(MATERIAL SHOWN begins)

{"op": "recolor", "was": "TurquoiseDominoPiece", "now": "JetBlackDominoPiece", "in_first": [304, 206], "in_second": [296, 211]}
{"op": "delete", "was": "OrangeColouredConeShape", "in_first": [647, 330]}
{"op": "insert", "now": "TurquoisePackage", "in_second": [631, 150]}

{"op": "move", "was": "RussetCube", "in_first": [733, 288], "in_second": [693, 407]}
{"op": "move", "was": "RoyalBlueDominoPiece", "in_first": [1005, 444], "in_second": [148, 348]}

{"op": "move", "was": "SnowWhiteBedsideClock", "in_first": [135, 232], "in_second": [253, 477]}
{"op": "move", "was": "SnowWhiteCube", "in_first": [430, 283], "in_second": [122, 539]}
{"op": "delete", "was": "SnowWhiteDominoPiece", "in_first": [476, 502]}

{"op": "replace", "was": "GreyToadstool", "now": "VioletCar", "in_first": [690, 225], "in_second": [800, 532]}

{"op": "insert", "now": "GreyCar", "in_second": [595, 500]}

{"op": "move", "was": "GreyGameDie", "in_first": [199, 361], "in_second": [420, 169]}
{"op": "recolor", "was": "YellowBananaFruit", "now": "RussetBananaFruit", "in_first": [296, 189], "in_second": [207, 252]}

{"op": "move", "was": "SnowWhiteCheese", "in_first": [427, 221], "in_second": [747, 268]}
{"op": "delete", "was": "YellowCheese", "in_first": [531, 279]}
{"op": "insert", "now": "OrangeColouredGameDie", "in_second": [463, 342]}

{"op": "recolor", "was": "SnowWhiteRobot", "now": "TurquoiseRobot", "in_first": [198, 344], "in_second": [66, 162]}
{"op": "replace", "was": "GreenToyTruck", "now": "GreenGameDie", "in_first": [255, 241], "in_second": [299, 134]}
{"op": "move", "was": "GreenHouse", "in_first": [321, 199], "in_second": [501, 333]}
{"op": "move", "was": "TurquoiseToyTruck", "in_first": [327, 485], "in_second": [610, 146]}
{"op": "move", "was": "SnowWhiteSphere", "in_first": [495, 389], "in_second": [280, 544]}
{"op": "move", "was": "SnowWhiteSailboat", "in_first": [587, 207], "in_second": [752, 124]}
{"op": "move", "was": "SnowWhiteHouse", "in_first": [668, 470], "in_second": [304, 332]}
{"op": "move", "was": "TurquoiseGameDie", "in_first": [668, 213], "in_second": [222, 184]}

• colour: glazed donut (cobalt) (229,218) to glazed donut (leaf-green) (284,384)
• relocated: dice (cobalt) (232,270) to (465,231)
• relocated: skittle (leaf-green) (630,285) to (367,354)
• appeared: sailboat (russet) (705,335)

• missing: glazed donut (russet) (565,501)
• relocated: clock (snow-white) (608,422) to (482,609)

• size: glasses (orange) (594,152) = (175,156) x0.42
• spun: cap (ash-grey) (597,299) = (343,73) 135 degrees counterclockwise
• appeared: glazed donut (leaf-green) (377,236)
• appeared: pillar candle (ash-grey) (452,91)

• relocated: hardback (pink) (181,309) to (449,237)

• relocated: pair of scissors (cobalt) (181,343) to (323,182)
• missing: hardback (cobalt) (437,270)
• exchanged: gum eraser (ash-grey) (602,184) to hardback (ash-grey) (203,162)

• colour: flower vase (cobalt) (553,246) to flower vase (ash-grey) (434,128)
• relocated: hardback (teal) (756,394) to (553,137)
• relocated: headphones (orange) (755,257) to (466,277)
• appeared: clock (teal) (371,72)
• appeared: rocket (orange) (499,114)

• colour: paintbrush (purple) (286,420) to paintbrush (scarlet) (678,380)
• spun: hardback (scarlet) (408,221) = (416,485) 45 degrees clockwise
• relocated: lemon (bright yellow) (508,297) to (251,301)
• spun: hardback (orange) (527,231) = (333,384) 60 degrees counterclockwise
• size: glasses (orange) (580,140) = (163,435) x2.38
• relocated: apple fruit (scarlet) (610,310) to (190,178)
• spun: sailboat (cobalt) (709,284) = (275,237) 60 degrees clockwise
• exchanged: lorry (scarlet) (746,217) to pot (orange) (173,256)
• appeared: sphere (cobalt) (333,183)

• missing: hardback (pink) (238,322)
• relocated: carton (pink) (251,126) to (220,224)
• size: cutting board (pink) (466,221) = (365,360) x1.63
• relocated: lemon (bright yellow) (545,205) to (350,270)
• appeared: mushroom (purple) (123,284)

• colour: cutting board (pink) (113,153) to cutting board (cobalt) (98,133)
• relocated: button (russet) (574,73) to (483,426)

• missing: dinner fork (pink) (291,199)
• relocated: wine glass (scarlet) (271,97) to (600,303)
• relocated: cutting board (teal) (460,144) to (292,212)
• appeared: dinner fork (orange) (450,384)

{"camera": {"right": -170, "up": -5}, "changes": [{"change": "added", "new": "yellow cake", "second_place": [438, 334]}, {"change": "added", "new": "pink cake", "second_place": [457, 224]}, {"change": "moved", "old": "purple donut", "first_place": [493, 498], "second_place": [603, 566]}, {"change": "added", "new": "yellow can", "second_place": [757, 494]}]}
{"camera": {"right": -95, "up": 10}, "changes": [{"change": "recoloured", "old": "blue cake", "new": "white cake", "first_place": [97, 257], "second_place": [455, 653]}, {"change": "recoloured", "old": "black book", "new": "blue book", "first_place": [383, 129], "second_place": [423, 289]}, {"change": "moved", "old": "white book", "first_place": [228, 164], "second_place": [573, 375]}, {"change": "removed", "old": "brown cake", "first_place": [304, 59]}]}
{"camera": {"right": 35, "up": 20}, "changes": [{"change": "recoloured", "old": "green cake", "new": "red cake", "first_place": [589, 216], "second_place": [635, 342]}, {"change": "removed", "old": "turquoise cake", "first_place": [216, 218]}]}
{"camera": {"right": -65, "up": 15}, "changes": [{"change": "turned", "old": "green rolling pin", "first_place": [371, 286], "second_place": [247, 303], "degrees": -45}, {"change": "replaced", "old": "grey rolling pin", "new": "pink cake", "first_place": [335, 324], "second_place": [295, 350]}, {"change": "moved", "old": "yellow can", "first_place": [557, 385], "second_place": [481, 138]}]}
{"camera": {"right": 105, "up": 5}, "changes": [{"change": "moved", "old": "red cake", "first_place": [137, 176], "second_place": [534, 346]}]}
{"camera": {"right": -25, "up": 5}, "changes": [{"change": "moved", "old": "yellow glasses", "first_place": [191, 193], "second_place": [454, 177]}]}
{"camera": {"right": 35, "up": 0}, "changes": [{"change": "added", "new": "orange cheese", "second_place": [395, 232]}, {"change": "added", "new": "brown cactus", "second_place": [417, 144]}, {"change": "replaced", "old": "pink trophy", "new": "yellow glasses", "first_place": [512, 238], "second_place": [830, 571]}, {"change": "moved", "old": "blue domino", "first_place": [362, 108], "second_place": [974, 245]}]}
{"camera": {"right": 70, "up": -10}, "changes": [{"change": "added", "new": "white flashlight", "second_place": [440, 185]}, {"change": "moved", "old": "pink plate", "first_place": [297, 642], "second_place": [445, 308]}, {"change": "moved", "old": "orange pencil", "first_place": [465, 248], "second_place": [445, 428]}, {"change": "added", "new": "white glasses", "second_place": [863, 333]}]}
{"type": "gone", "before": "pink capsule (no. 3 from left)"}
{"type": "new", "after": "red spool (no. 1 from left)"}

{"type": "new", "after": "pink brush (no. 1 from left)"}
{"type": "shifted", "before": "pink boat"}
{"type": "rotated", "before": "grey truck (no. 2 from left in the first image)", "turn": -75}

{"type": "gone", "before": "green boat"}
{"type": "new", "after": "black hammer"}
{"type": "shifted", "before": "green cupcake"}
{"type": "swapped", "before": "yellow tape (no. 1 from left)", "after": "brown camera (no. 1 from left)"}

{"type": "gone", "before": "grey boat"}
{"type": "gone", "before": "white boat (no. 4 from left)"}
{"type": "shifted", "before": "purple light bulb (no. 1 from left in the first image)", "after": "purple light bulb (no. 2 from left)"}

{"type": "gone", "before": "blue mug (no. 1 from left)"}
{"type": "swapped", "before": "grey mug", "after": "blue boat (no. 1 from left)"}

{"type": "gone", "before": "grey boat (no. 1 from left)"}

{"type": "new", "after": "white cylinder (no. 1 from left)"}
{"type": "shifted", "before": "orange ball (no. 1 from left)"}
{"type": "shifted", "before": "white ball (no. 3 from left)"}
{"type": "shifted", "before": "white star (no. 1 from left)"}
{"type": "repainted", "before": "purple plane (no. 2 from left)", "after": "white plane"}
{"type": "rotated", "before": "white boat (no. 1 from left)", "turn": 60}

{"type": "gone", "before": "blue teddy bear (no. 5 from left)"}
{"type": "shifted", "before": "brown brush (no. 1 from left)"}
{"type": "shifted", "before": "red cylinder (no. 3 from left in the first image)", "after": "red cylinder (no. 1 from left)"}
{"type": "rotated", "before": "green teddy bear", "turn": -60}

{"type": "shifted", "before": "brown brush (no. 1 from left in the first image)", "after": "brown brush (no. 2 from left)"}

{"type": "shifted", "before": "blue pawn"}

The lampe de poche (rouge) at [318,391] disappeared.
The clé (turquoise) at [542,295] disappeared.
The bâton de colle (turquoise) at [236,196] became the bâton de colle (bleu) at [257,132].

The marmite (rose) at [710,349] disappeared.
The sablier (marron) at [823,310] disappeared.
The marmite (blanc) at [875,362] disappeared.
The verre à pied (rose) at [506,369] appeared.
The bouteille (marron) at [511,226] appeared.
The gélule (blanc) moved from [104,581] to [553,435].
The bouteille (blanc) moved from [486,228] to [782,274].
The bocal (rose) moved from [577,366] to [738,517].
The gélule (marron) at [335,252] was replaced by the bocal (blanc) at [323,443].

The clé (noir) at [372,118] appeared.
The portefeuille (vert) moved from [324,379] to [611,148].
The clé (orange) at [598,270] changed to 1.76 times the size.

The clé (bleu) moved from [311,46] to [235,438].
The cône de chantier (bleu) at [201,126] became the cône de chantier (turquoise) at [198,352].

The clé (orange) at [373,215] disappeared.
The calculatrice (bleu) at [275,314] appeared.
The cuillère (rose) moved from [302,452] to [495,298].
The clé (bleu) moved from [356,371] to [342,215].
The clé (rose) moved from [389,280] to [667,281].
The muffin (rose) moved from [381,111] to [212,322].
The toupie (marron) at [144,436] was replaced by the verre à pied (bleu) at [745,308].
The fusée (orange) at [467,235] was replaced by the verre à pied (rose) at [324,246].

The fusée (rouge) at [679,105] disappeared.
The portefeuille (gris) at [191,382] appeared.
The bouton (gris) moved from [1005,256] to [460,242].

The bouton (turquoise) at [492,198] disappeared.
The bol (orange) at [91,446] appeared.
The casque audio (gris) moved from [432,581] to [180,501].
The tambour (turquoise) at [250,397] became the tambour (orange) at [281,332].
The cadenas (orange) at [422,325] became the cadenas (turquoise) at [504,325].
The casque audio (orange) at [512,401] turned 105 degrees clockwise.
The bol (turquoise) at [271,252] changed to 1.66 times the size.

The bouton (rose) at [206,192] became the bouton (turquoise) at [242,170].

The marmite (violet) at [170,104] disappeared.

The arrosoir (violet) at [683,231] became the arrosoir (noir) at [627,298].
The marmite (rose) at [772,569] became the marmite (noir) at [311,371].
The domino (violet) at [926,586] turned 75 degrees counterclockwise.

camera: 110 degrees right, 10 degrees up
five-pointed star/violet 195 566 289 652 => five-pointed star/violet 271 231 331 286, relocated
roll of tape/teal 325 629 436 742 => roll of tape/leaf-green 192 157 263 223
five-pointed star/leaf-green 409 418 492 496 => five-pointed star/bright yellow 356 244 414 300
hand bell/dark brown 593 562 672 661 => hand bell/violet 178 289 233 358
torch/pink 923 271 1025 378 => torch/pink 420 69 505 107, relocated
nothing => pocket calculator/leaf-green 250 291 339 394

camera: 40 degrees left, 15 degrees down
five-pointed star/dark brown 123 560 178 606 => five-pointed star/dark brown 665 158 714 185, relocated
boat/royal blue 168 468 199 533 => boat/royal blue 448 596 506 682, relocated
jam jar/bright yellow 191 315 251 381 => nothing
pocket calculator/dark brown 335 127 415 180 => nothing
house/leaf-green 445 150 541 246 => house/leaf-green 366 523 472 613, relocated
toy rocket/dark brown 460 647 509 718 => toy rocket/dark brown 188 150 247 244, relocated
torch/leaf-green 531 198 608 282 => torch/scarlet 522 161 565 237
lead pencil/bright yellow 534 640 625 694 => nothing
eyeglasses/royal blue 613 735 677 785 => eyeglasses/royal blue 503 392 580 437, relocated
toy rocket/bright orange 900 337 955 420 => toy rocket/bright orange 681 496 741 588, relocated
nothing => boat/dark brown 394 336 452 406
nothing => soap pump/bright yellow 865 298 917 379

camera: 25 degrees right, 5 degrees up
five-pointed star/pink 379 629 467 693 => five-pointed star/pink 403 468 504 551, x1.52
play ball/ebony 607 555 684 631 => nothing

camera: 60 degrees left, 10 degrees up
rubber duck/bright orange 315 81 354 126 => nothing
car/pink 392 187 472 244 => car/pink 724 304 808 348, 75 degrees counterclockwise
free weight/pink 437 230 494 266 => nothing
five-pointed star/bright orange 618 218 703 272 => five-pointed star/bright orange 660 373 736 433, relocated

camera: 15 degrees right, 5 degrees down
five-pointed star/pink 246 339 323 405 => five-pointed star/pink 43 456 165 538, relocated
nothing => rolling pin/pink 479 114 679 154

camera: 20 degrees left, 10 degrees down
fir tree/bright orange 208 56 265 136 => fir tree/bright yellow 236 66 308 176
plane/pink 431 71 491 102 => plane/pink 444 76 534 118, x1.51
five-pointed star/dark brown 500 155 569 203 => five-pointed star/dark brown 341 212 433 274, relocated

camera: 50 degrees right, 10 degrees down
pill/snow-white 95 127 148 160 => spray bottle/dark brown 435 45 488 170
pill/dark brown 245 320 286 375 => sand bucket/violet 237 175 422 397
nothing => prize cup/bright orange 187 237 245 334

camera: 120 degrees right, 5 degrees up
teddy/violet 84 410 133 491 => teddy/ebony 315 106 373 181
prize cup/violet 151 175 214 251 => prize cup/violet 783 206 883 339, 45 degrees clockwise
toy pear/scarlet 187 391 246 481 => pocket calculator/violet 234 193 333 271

(MATERIAL SHOWN ends)

§ **WORK TO COMPLETE**
There is a run of lines above from the one with "camera: 110 degrees right, 10 degrees up" to the one with "torch/pink 923 271"; print exactly that run, both ends included, and nothing else.

§ **TASK RESPONSE**
camera: 110 degrees right, 10 degrees up
five-pointed star/violet 195 566 289 652 => five-pointed star/violet 271 231 331 286, relocated
roll of tape/teal 325 629 436 742 => roll of tape/leaf-green 192 157 263 223
five-pointed star/leaf-green 409 418 492 496 => five-pointed star/bright yellow 356 244 414 300
hand bell/dark brown 593 562 672 661 => hand bell/violet 178 289 233 358
torch/pink 923 271 1025 378 => torch/pink 420 69 505 107, relocated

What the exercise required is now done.